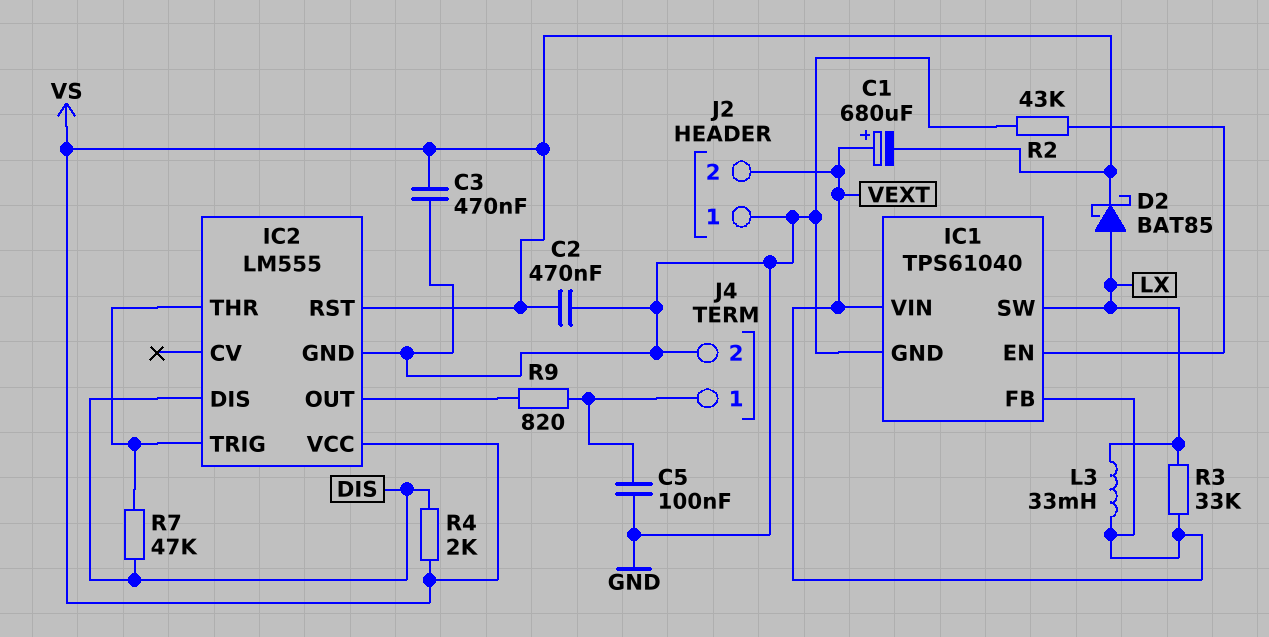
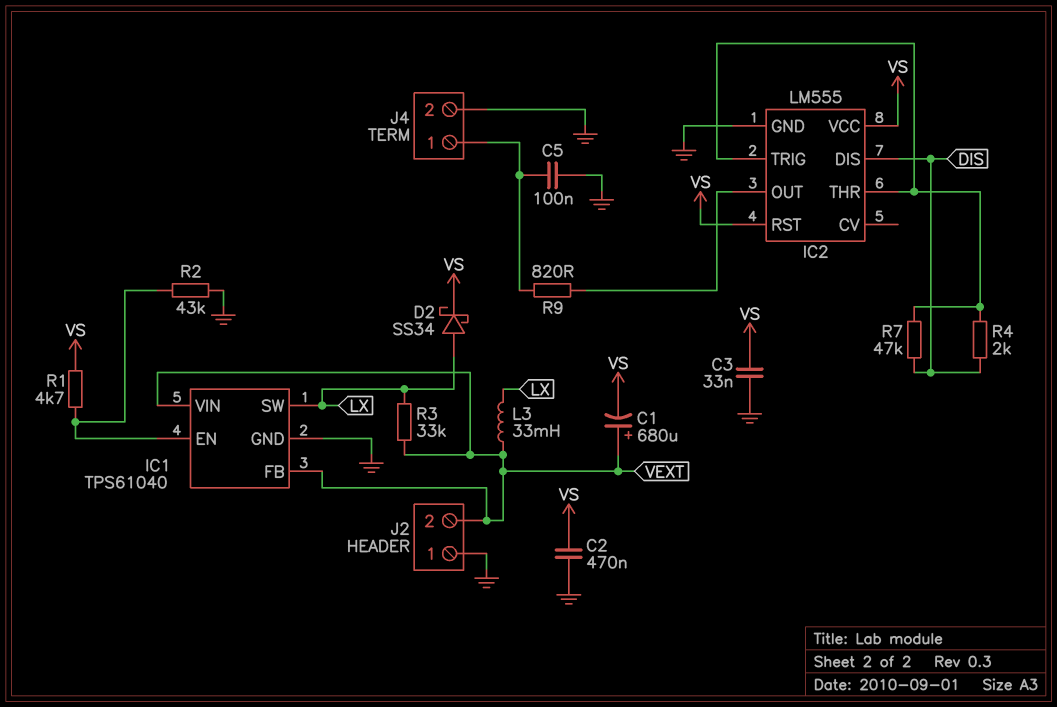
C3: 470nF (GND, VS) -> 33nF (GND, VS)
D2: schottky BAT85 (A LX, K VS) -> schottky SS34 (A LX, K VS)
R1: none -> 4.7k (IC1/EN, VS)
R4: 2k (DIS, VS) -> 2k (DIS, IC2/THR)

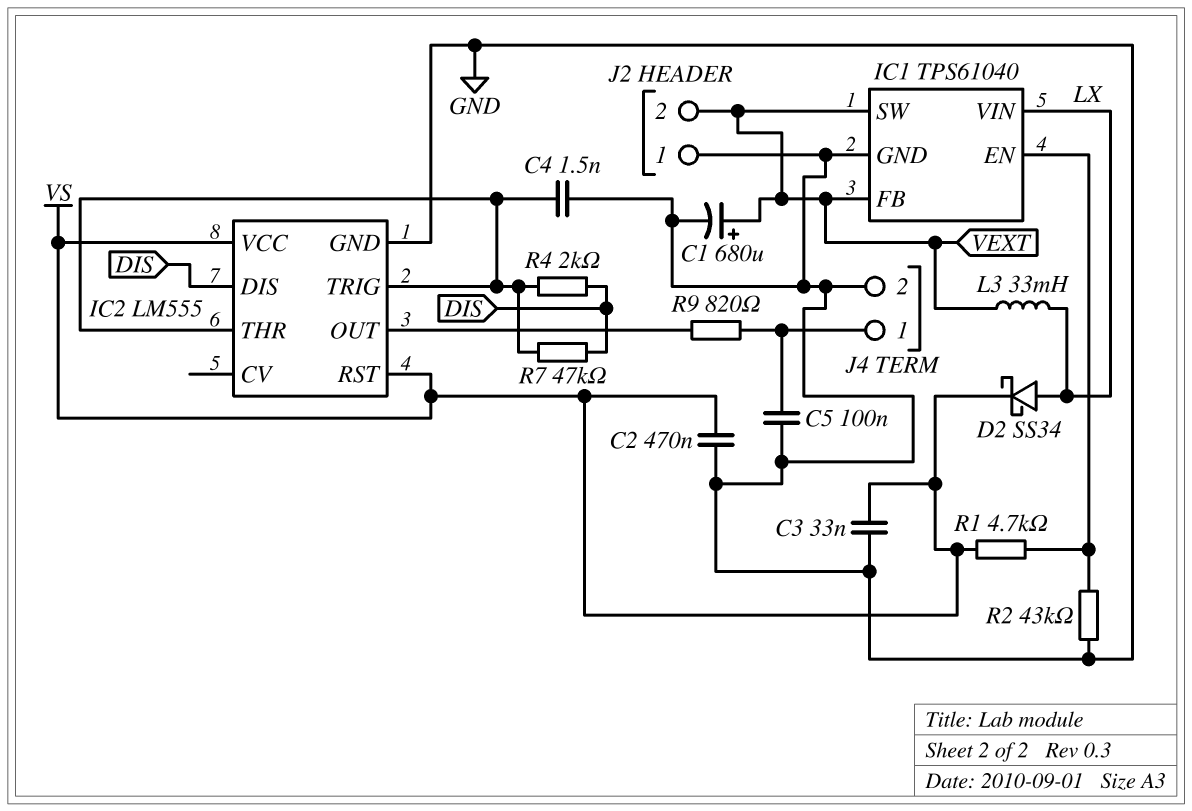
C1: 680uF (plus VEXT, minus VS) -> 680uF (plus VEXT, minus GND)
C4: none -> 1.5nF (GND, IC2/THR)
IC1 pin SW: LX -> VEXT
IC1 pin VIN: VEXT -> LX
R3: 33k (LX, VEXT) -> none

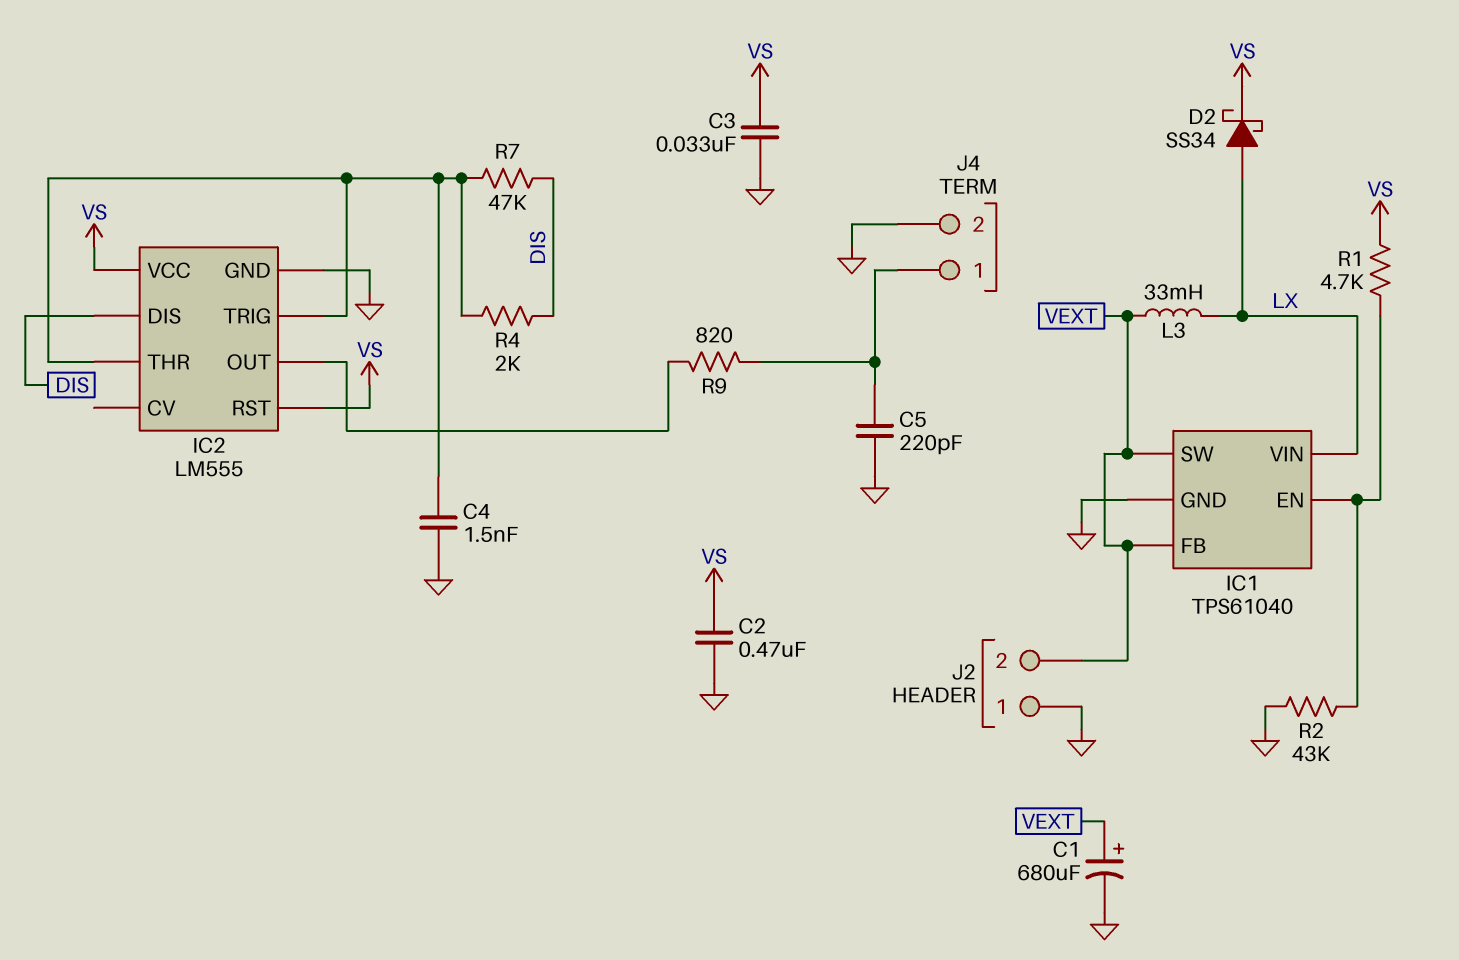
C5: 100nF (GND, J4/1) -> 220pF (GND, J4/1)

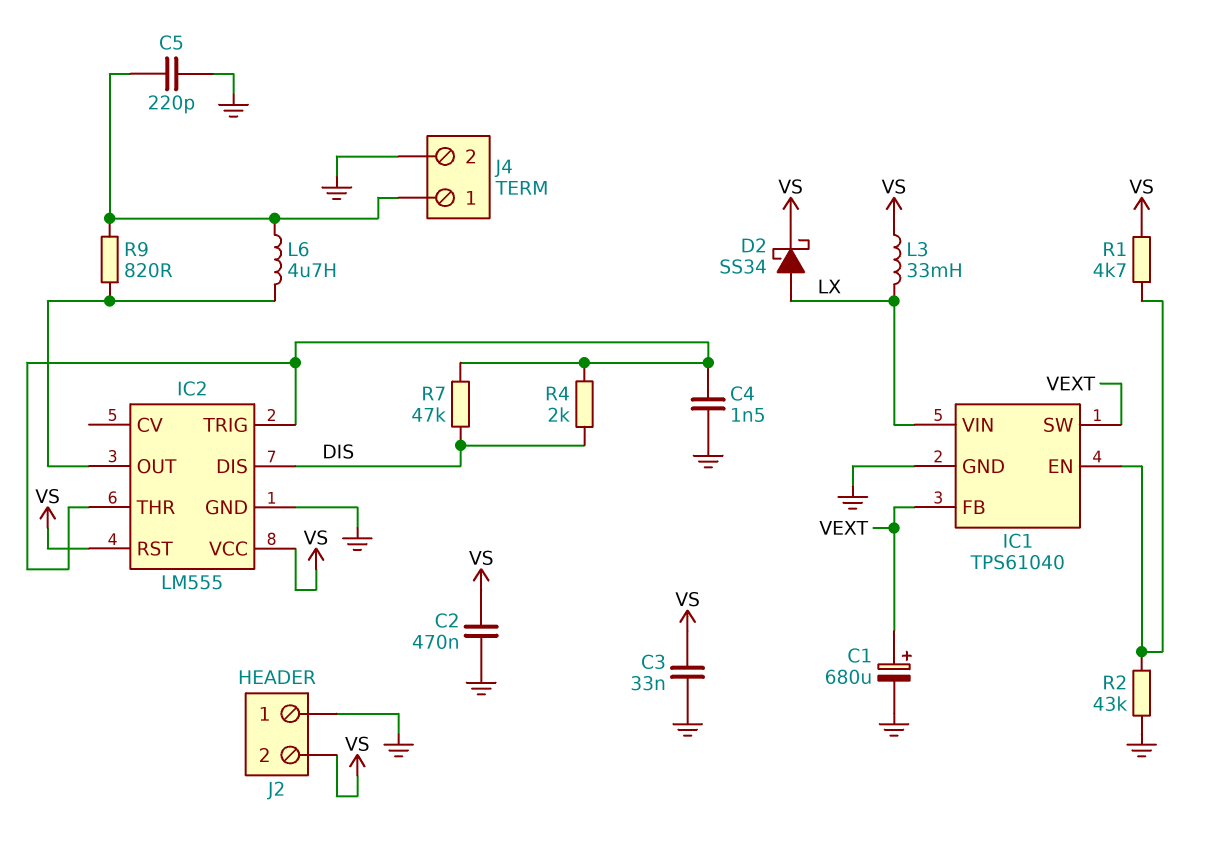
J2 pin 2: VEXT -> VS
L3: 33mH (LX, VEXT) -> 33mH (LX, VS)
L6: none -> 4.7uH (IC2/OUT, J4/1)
————————
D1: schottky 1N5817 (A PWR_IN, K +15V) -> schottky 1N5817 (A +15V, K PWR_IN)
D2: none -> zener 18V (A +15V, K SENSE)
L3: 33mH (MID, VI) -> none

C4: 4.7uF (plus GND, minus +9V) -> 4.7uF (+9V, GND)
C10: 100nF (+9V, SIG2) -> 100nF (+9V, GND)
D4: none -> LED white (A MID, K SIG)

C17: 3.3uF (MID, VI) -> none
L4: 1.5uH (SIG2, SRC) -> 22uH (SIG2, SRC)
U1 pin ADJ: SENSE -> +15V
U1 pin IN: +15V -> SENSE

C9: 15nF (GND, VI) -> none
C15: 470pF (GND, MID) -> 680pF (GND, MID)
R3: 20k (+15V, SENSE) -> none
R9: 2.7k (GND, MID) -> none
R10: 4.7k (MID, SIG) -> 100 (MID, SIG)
————————
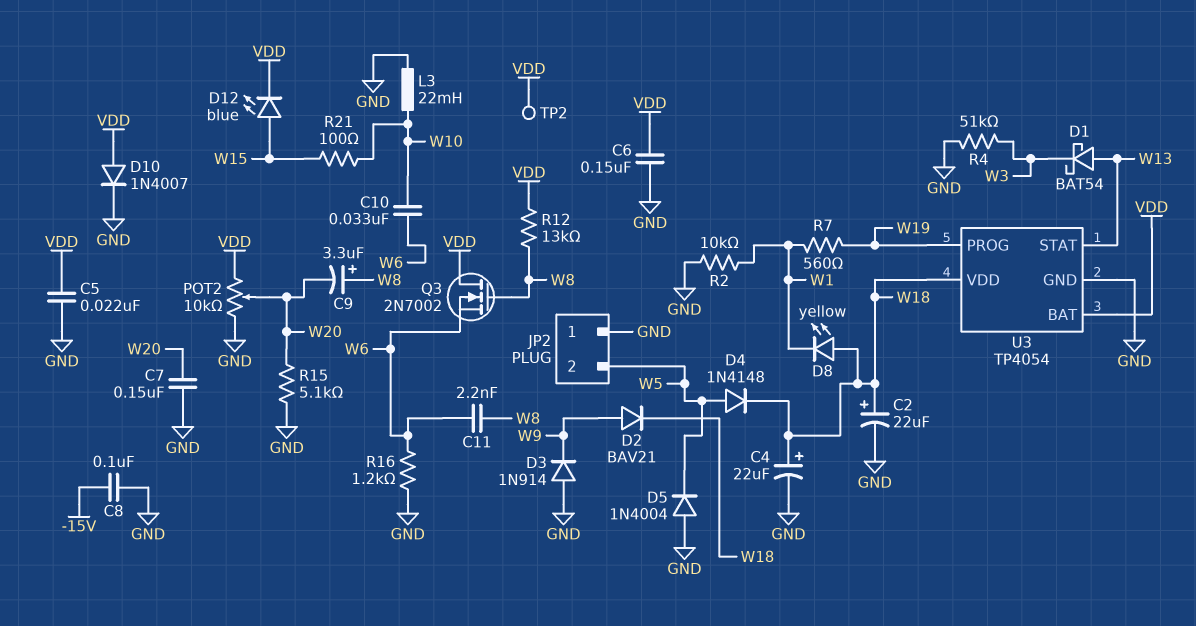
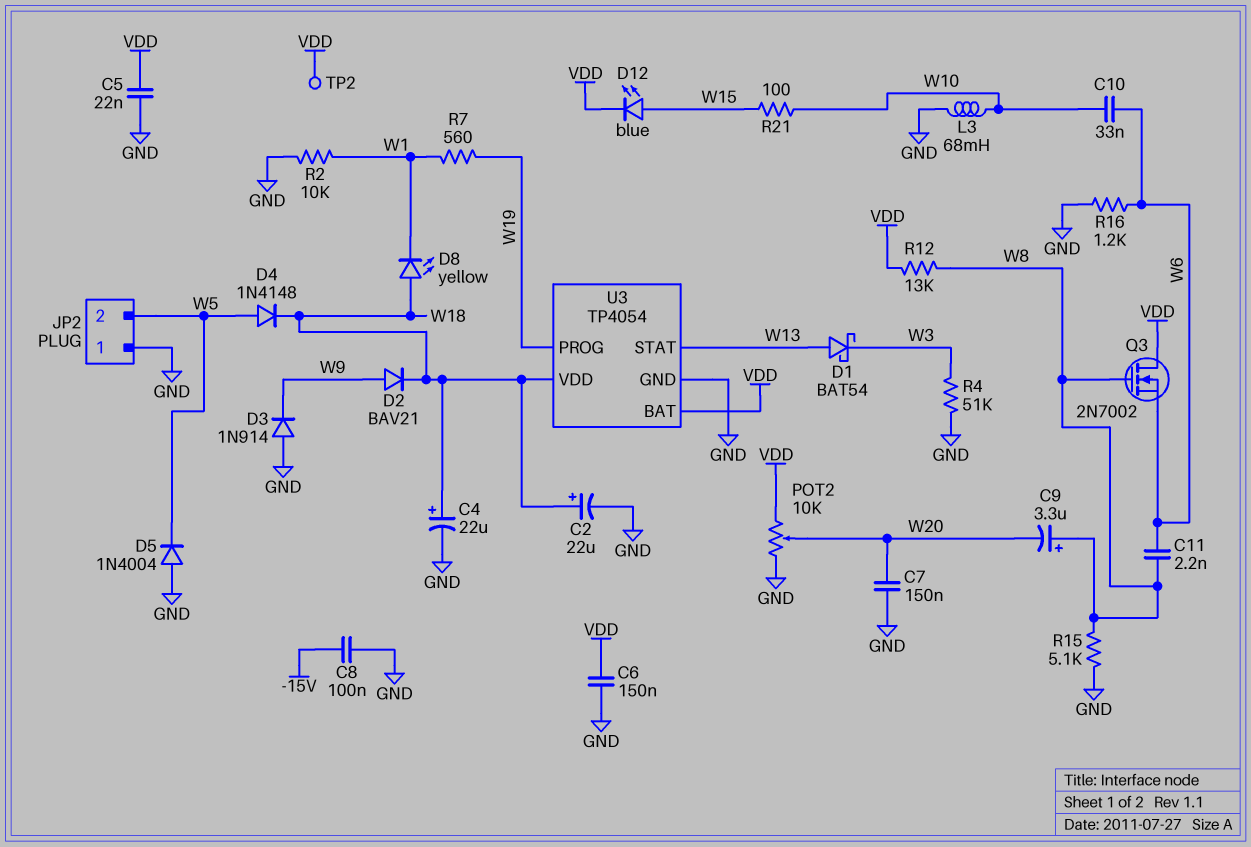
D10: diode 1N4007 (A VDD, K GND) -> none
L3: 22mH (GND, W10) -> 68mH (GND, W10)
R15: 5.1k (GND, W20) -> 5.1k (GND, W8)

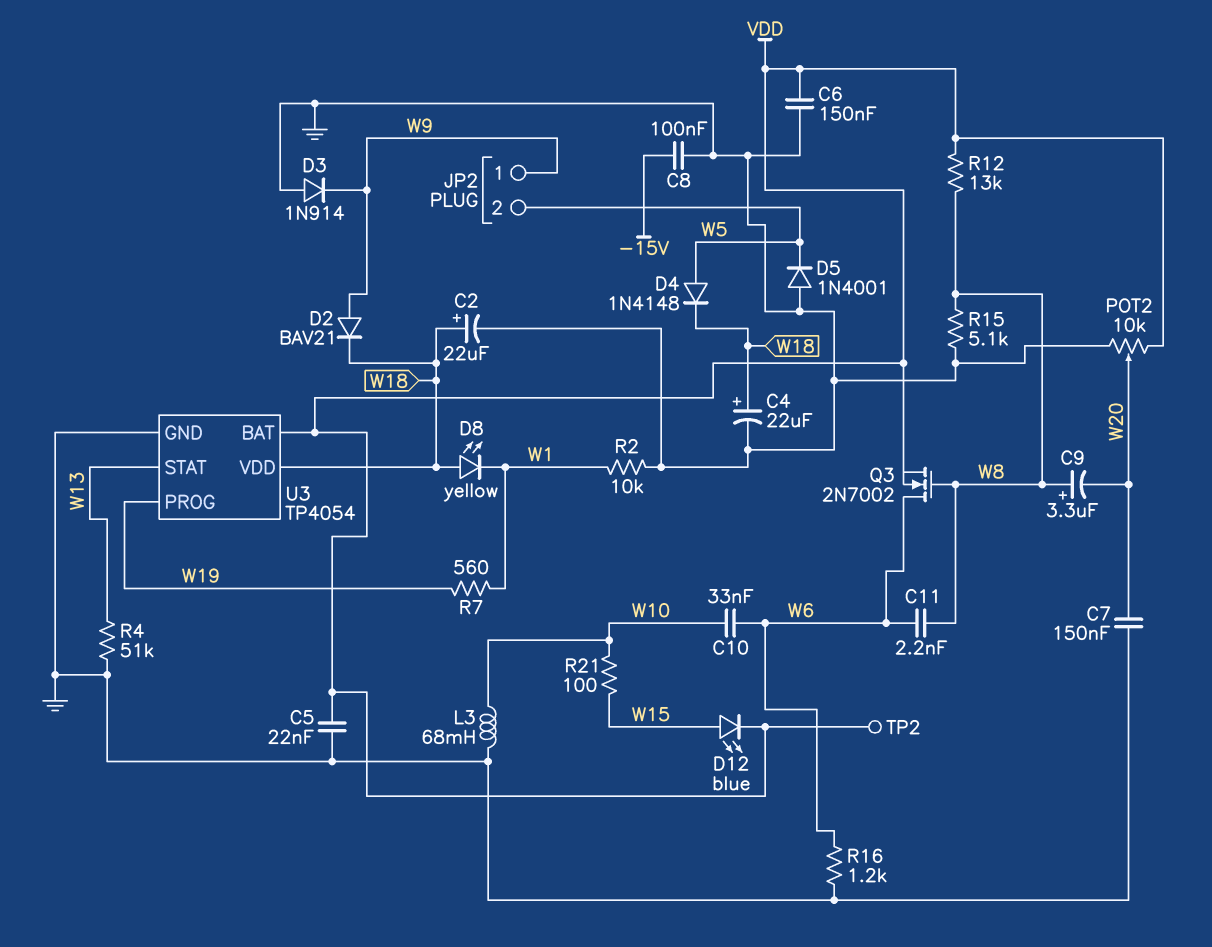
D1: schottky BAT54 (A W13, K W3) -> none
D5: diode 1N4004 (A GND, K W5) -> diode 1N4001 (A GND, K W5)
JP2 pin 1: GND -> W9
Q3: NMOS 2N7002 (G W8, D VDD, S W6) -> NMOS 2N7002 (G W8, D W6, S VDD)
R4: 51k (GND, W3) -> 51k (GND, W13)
————————
### YOUR GOAL
Could you tally the lines in the data that contain the string "SENSE" and answer with the number alone?

### RESULT OF THE TASK
4